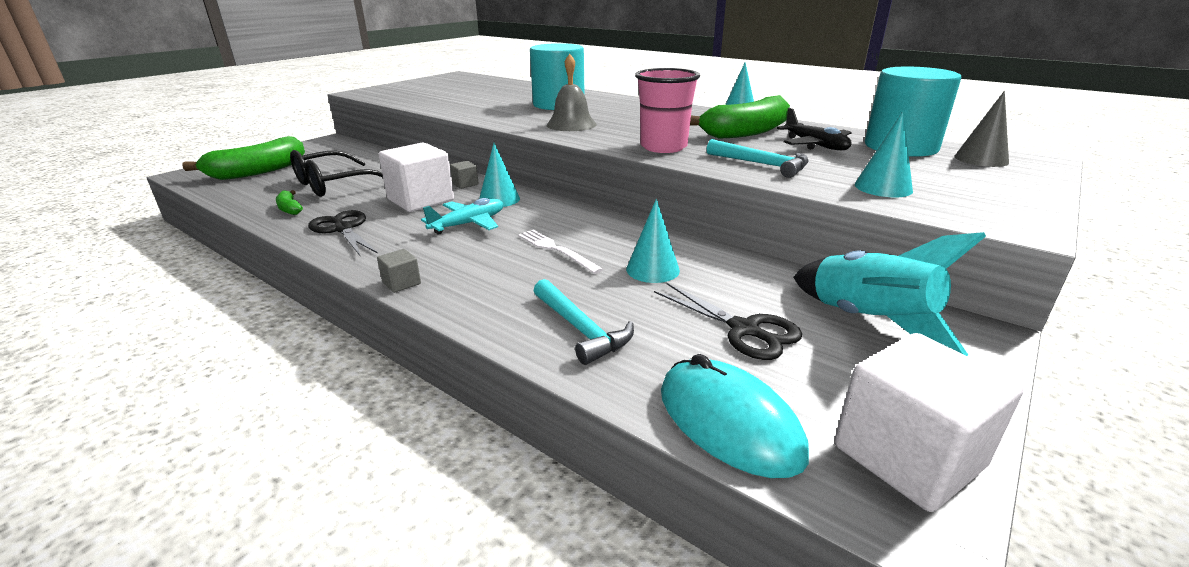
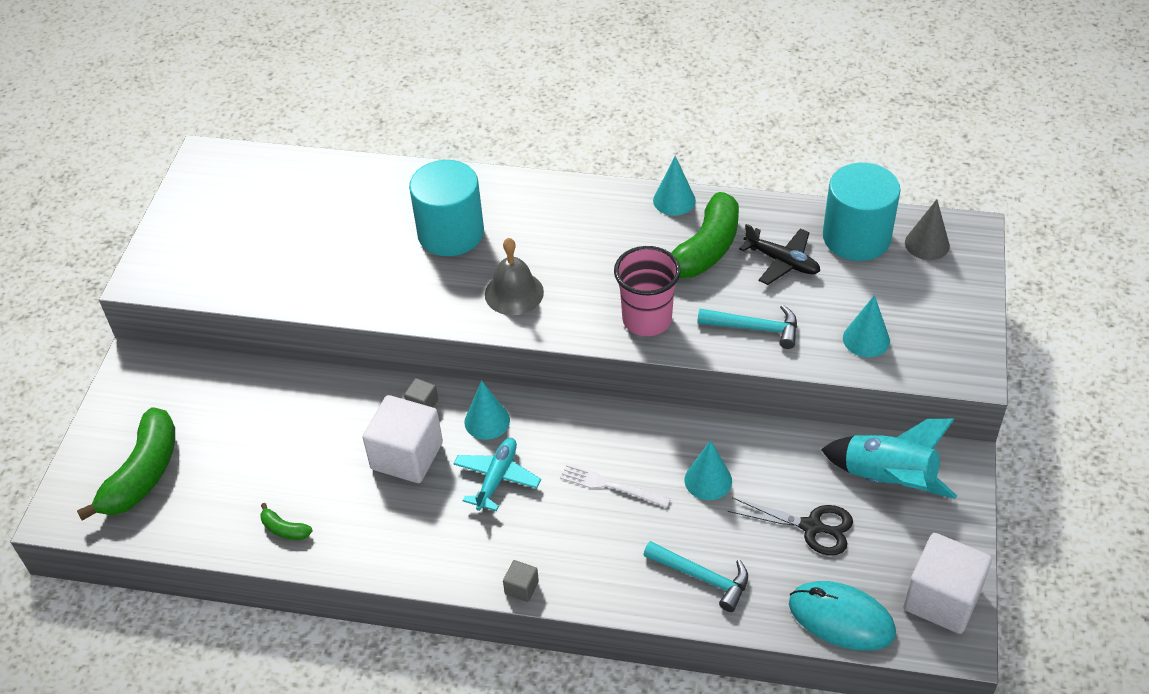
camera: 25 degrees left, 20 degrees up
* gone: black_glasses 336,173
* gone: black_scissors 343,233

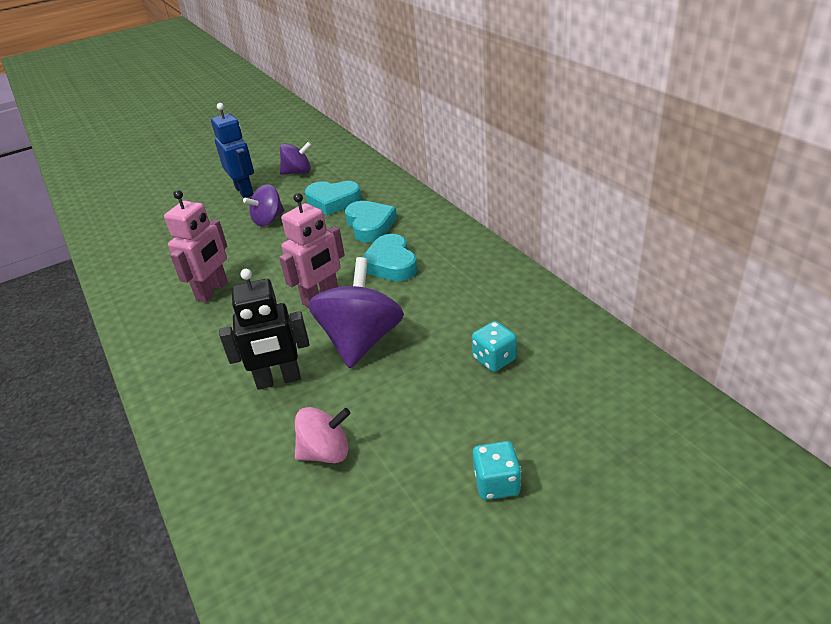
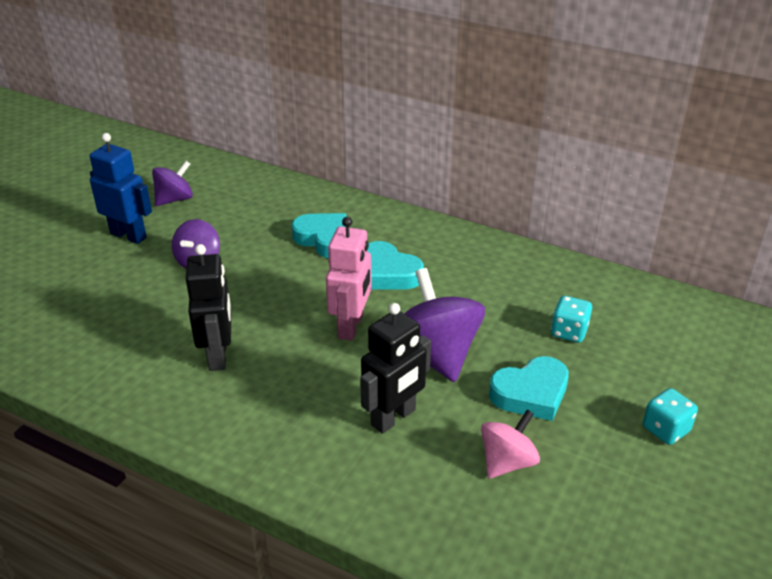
camera: 35 degrees left, 0 degrees up
* shifted: turquoise_heart 333,198 to 529,388
* repainted: pink_robot 196,246 to black_robot 208,307

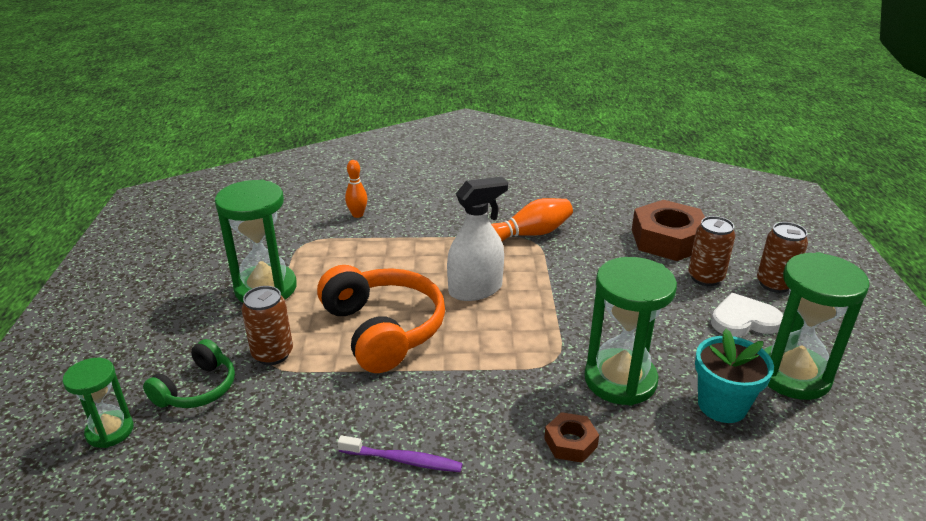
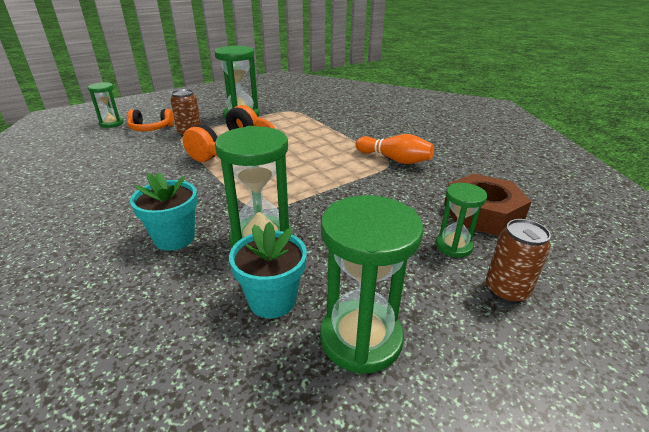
camera: 55 degrees right, 0 degrees up
* gone: purple_toothbrush 400,453
* gone: orange_bowling_pin 356,189
* gone: white_spray_bottle 477,239
* gone: white_heart 747,315
* swapped: brown_nut 571,437 to turquoise_flower_pot 164,211
* swapped: brown_can 711,251 to green_hourglass 461,220
* repainted: green_headphones 189,373 to orange_headphones 150,120

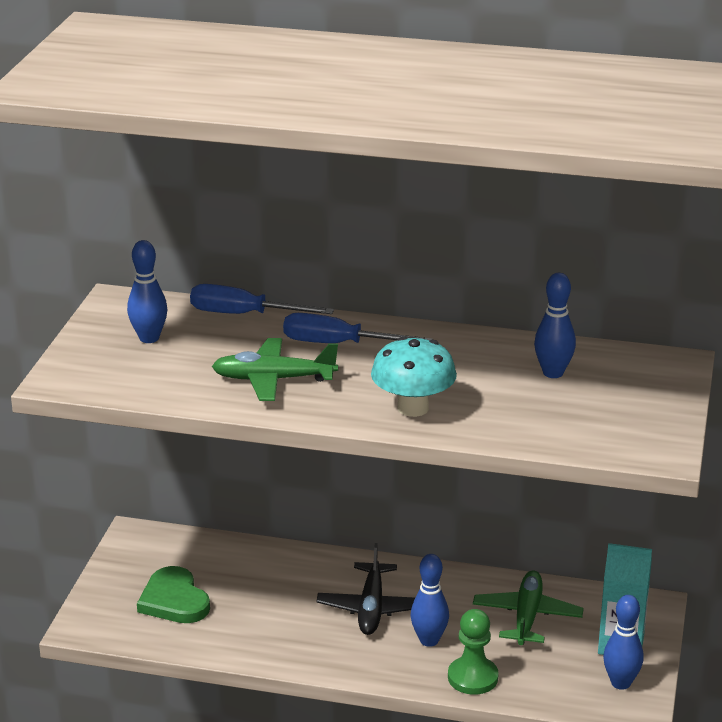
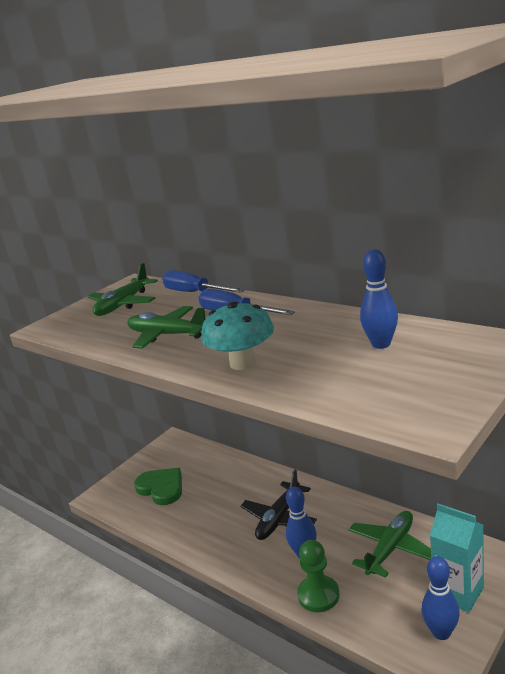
camera: 30 degrees right, 5 degrees down
* swapped: blue_bowling_pin 147,291 to green_plane 122,289
* rotated: green_heart 173,594 = 158,486 135 degrees clockwise

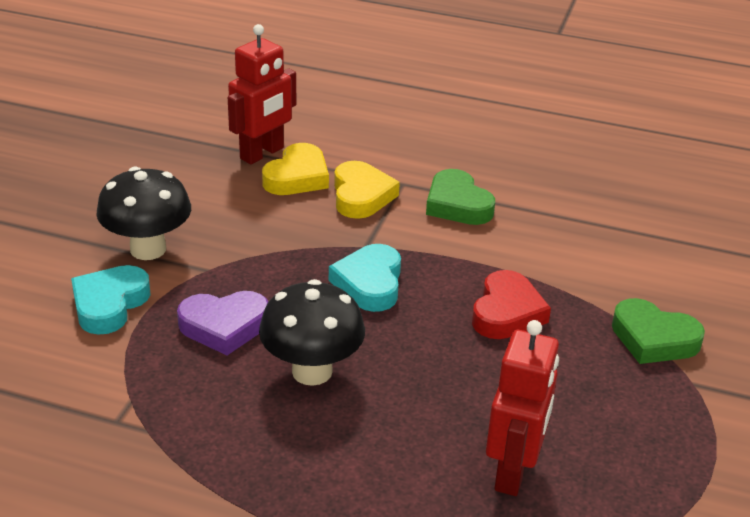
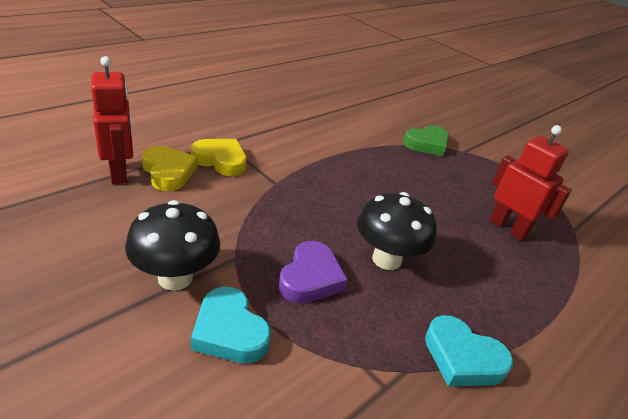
camera: 65 degrees left, 0 degrees up
* gone: green_heart 460,197
* gone: red_heart 511,304
* shifted: turquoise_heart 365,278 to 469,351

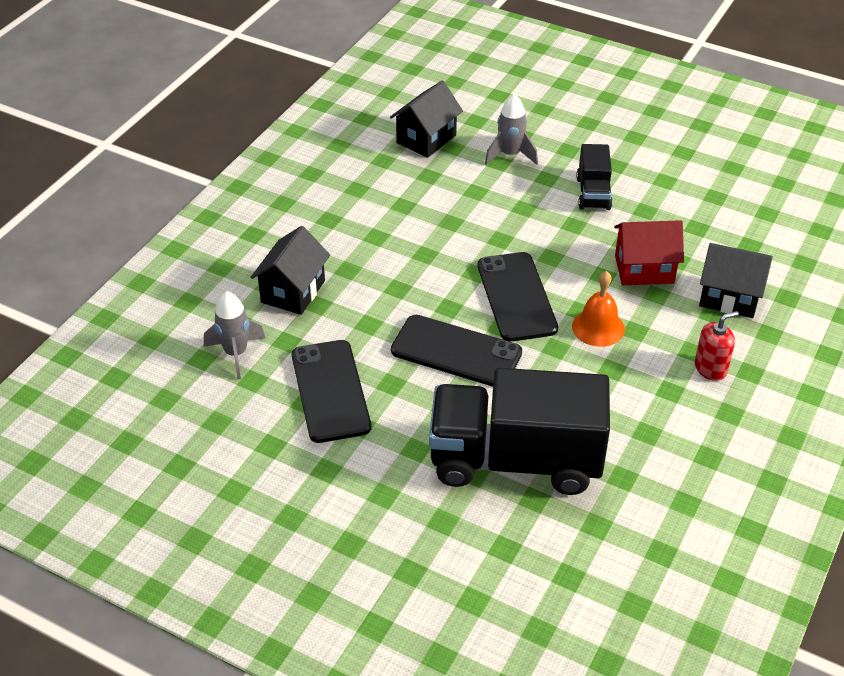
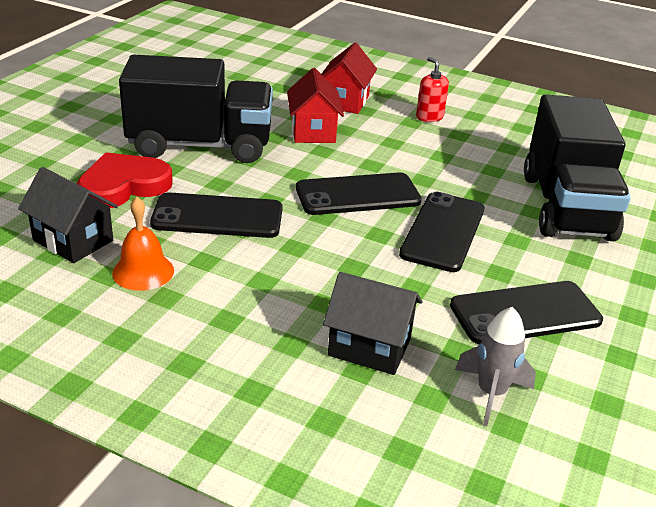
camera: 95 degrees left, 10 degrees down
* new: black_phone 216,215
* shifted: orange_bell 598,309 to 143,244
* swapped: grey_rocket 511,129 to red_heart 125,180
* repainted: black_house 736,280 to red_house 349,78
* scaled: black_truck 594,177 = 196,109 x2.11

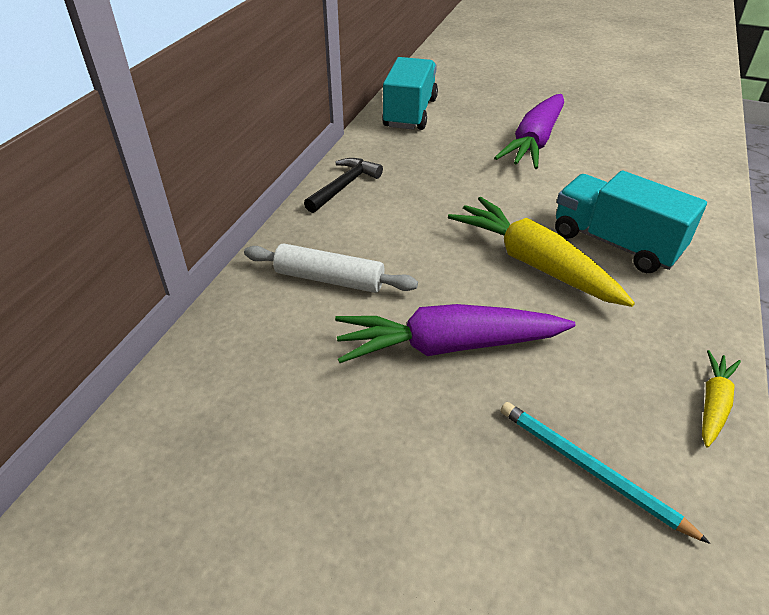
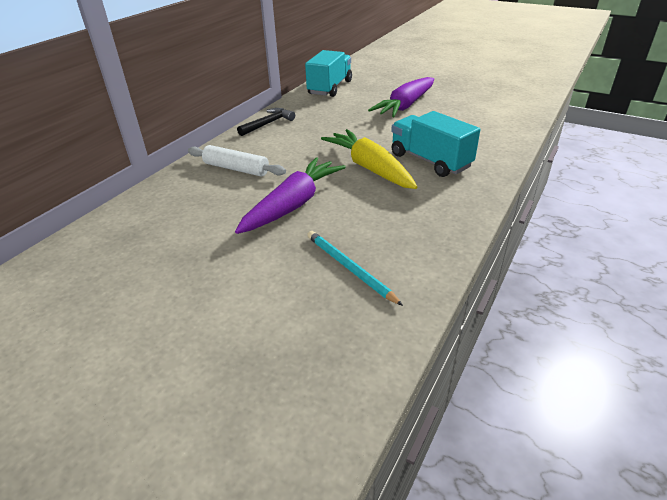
camera: 10 degrees right, 5 degrees down
* gone: yellow_carrot 721,398
* rotated: purple_carrot 455,333 = 290,195 120 degrees clockwise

---------------

### What you have to do
Supply the count of lines in the entries that include "rotated", and no other text.

### Answer to this problem
2